[Coordinate-based object records]

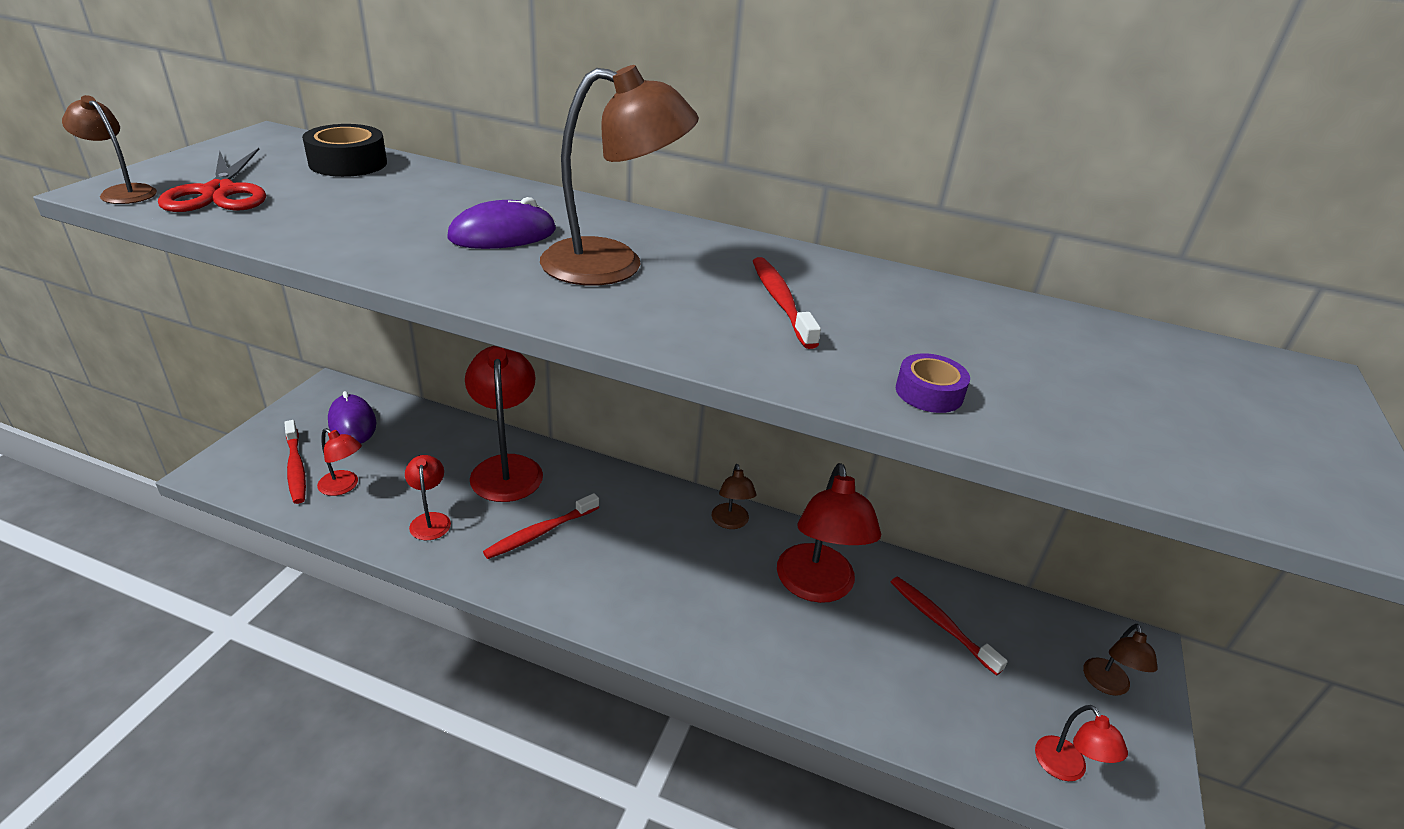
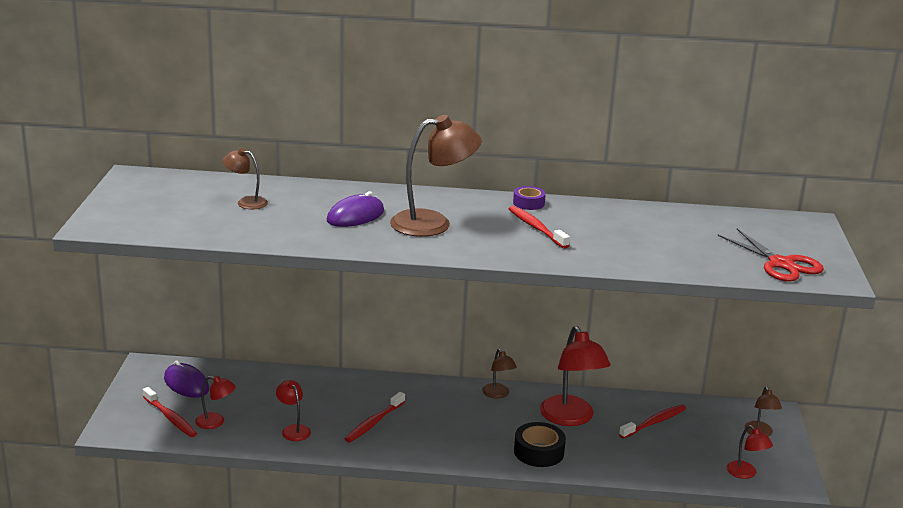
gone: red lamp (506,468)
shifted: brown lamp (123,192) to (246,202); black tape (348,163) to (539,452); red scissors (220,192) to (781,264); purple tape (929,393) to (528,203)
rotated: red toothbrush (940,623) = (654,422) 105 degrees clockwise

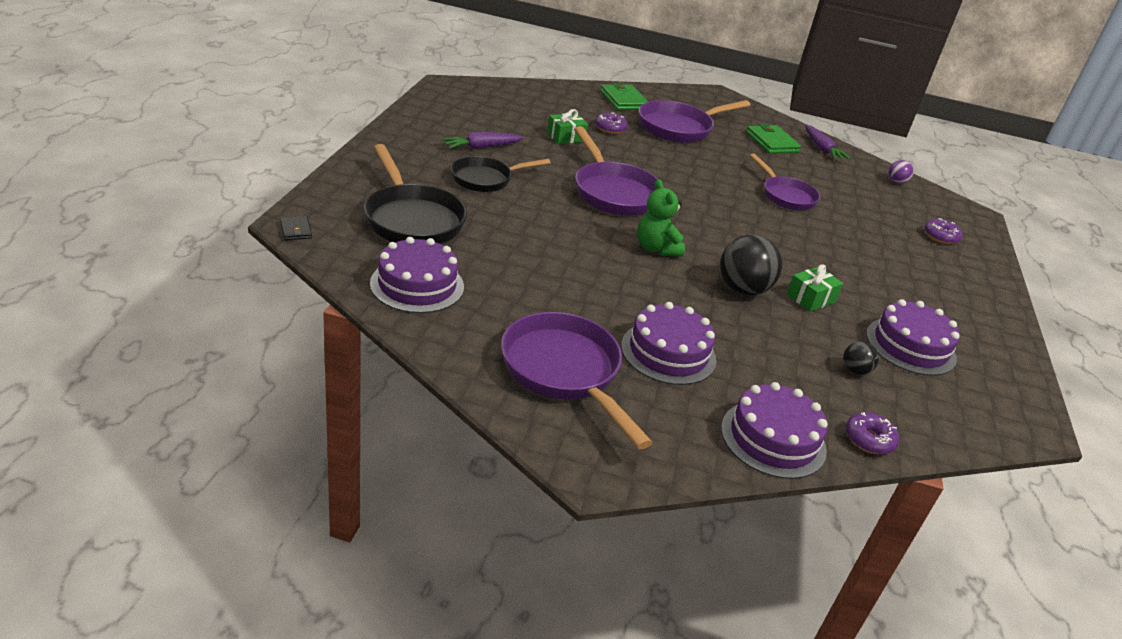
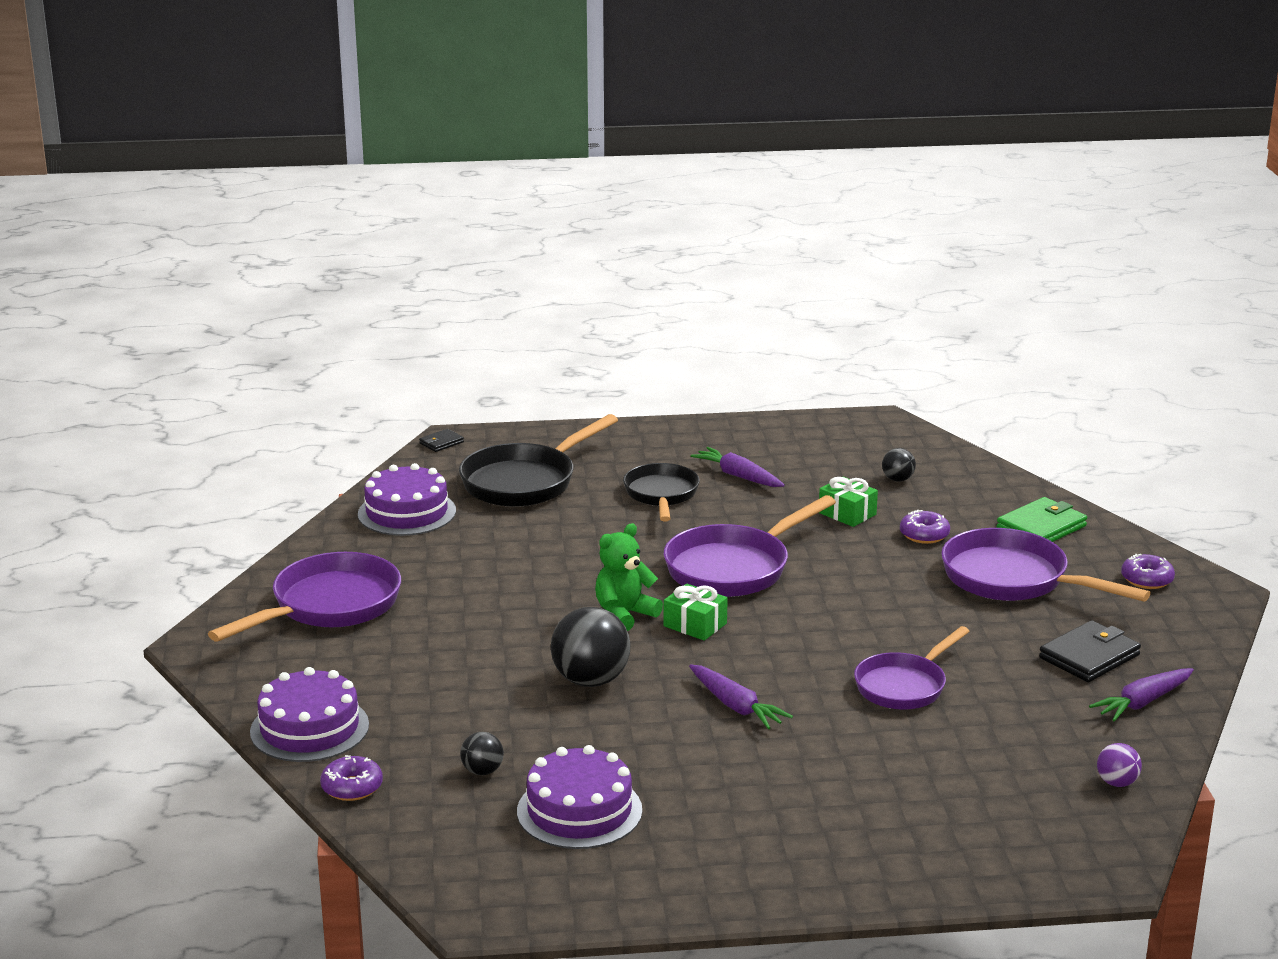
gone: purple cake (668,352)
new: black ball (897,479); purple carrot (735,706)
shifted: purple donut (940,237) to (1147,579); green gift (810,298) to (695,625)
repainted: green wallet (772,142) to black wallet (1089,656)
rotated: black pan (486,179) = (661,495) 45 degrees clockwise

- What the exercise asks -
Check each line of the records for the word "lamp" and extract those that contain it.

- Output below -
gone: red lamp (506,468)
shifted: brown lamp (123,192) to (246,202); black tape (348,163) to (539,452); red scissors (220,192) to (781,264); purple tape (929,393) to (528,203)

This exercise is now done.